Object tracking records:
********

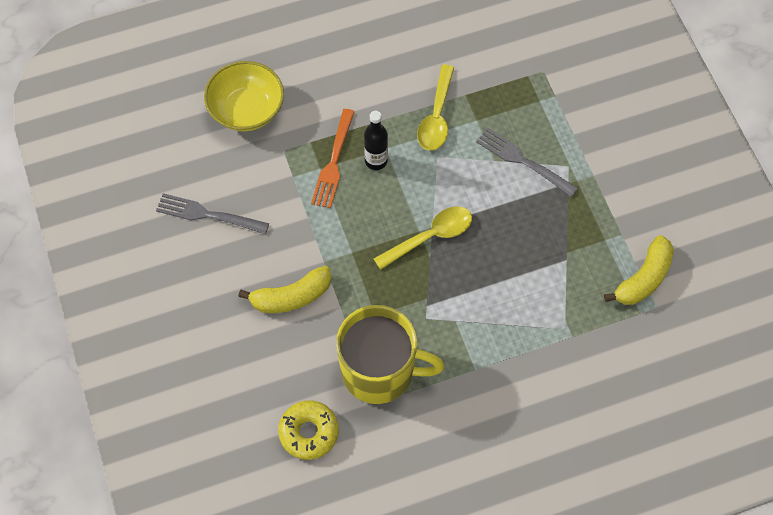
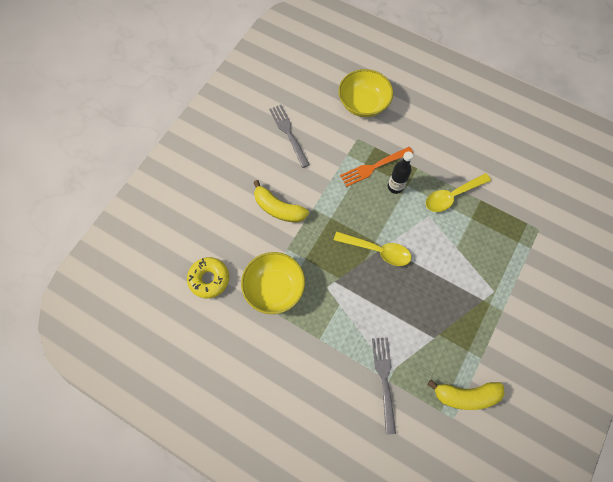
camera: 50 degrees right, 5 degrees up
(379, 371) = (274, 287): yellow mug -> yellow bowl
(523, 161) = (471, 263): grey fork -> grey fork (384, 379)

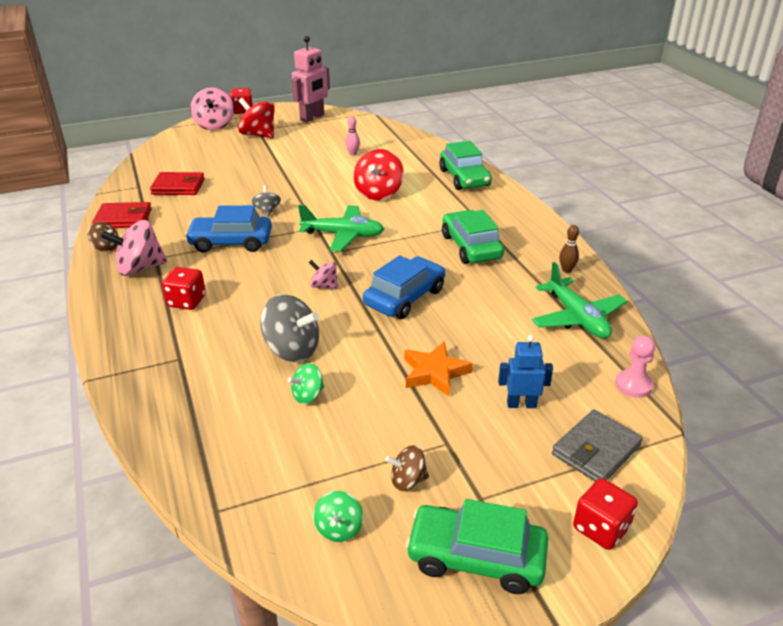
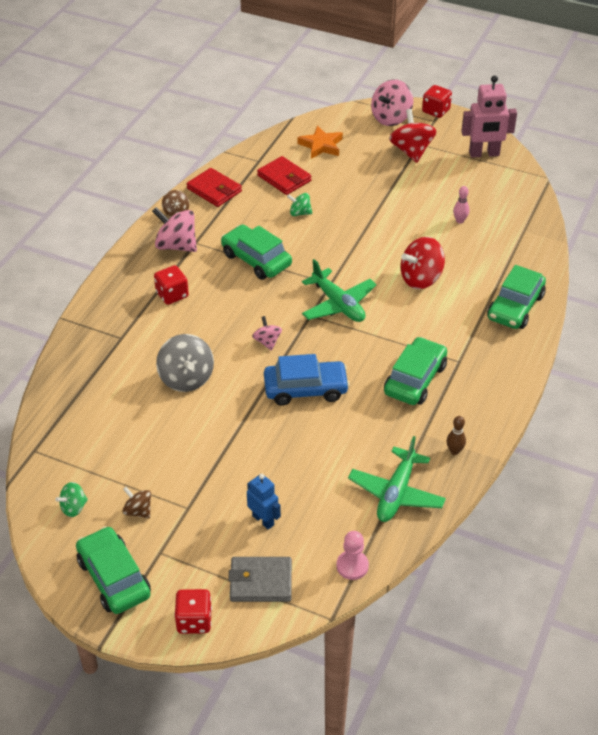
camera: 45 degrees right, 10 degrees up
(231, 242) = (256, 260): blue car -> green car
(267, 211) = (315, 244): grey spinning top -> none
(308, 395) = (156, 417): green spinning top -> green spinning top (300, 213)
(434, 372) = (244, 459): orange star -> orange star (321, 145)

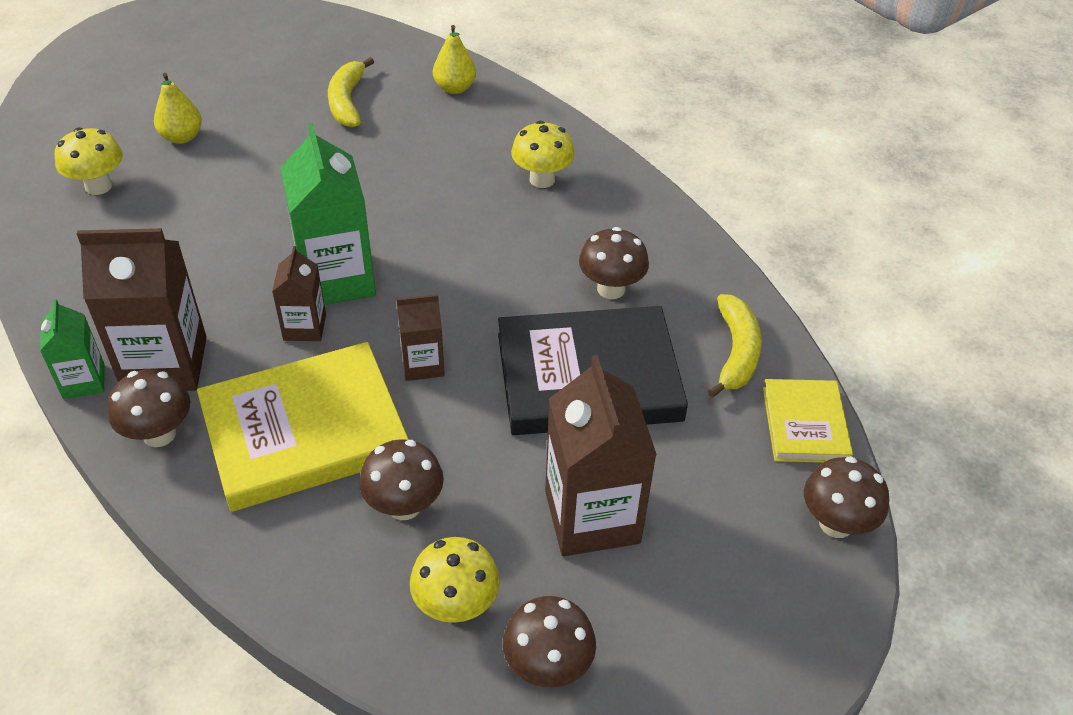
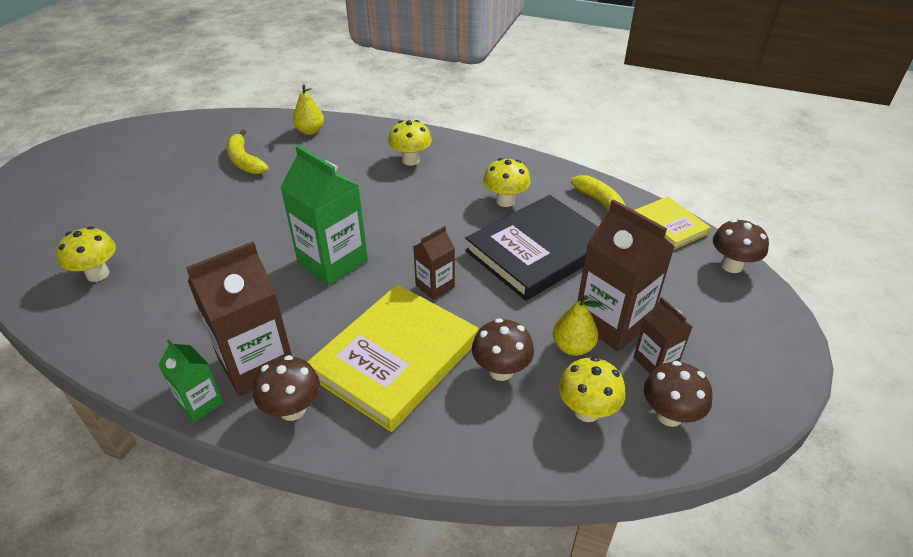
camera: 30 degrees left, 5 degrees down
(182, 137) = (139, 221): yellow pear -> yellow pear (573, 347)
(304, 327) = (337, 298): brown carton -> brown carton (655, 361)
(611, 289) = (505, 201): brown mushroom -> yellow mushroom

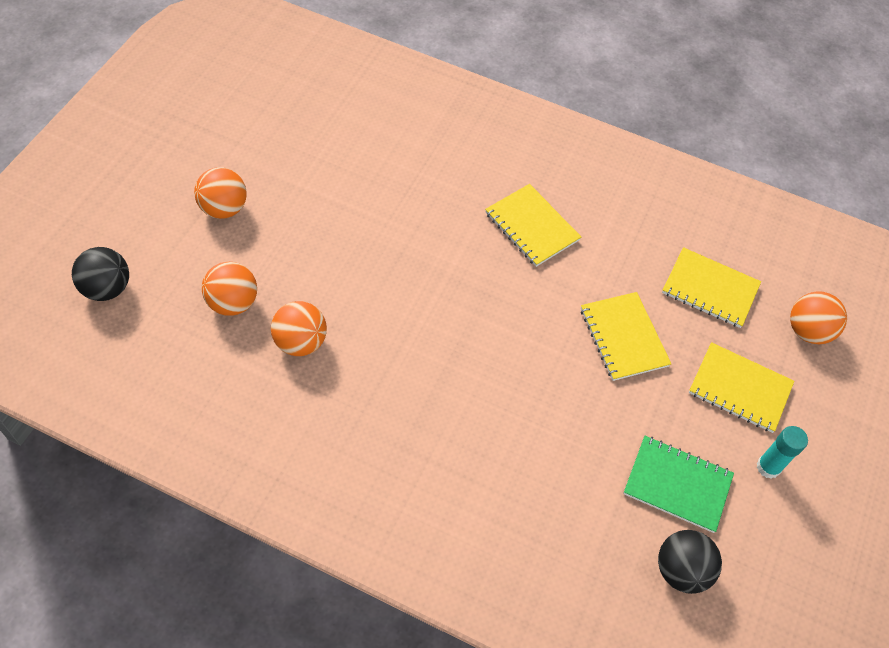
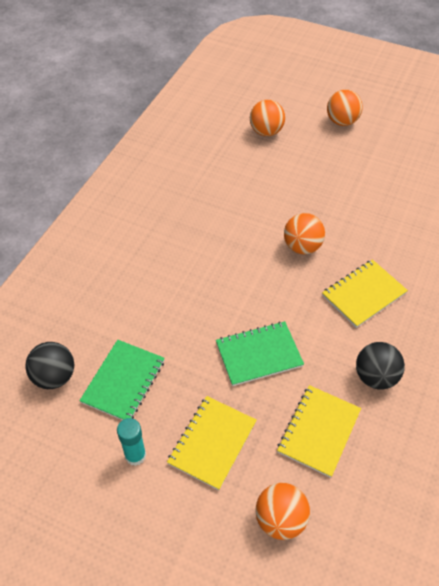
camera: 95 degrees right, 5 degrees down
(107, 288) = (270, 80): black ball -> black ball (375, 377)
(300, 342) = (239, 164): orange ball -> orange ball (302, 247)
(623, 337) = (259, 354): yellow notebook -> green notebook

********

Work order: Reproduce the lines above exactly, please, but not the pictures in them.

Expected output:
camera: 50 degrees right, 5 degrees up
(379, 371) = (274, 287): yellow mug -> yellow bowl
(523, 161) = (471, 263): grey fork -> grey fork (384, 379)

camera: 45 degrees right, 10 degrees up
(231, 242) = (256, 260): blue car -> green car
(267, 211) = (315, 244): grey spinning top -> none
(308, 395) = (156, 417): green spinning top -> green spinning top (300, 213)
(434, 372) = (244, 459): orange star -> orange star (321, 145)

camera: 30 degrees left, 5 degrees down
(182, 137) = (139, 221): yellow pear -> yellow pear (573, 347)
(304, 327) = (337, 298): brown carton -> brown carton (655, 361)
(611, 289) = (505, 201): brown mushroom -> yellow mushroom

camera: 95 degrees right, 5 degrees down
(107, 288) = (270, 80): black ball -> black ball (375, 377)
(300, 342) = (239, 164): orange ball -> orange ball (302, 247)
(623, 337) = (259, 354): yellow notebook -> green notebook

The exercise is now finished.